**Information provided:**
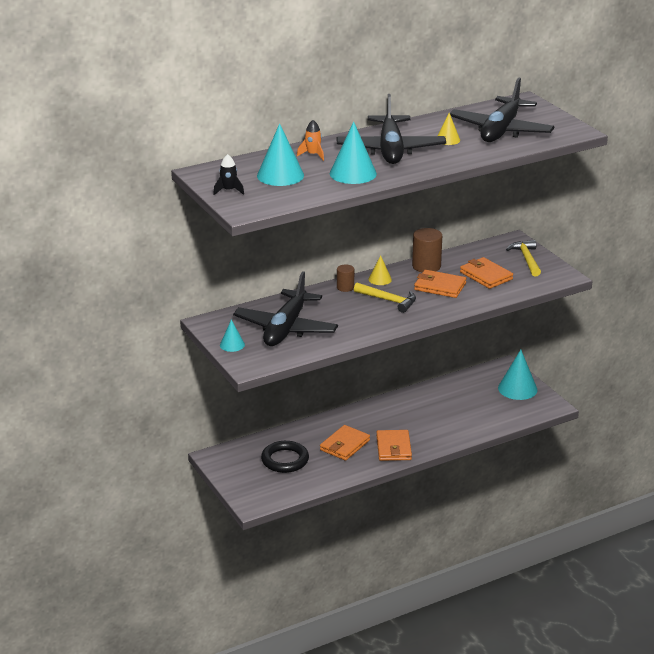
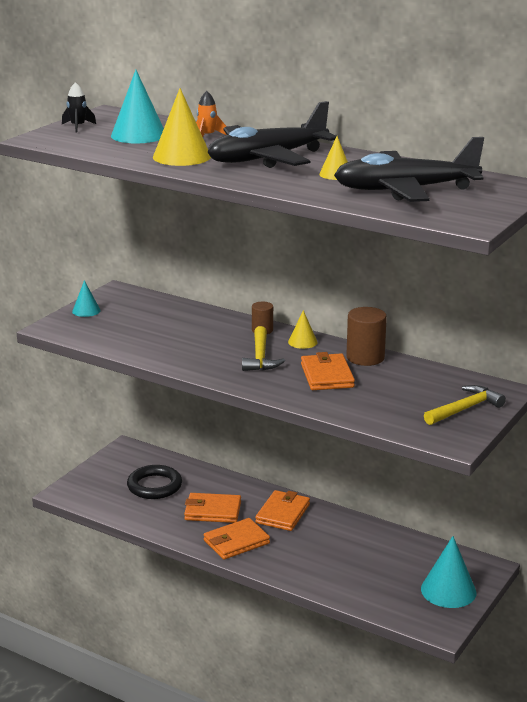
camera: 60 degrees right, 5 degrees down
(286, 328) = (143, 325): black plane -> none
(353, 173) = (182, 156): turquoise cone -> yellow cone
(486, 276) = (388, 395): orange wallet -> orange wallet (282, 514)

**Exercise description:** Lines from the one holding "(286, 328) = (143, 325): black plane -> none" to the end of the listing above are the only ones to transcribe. Keep each exactly as written.

**Your response:**
(286, 328) = (143, 325): black plane -> none
(353, 173) = (182, 156): turquoise cone -> yellow cone
(486, 276) = (388, 395): orange wallet -> orange wallet (282, 514)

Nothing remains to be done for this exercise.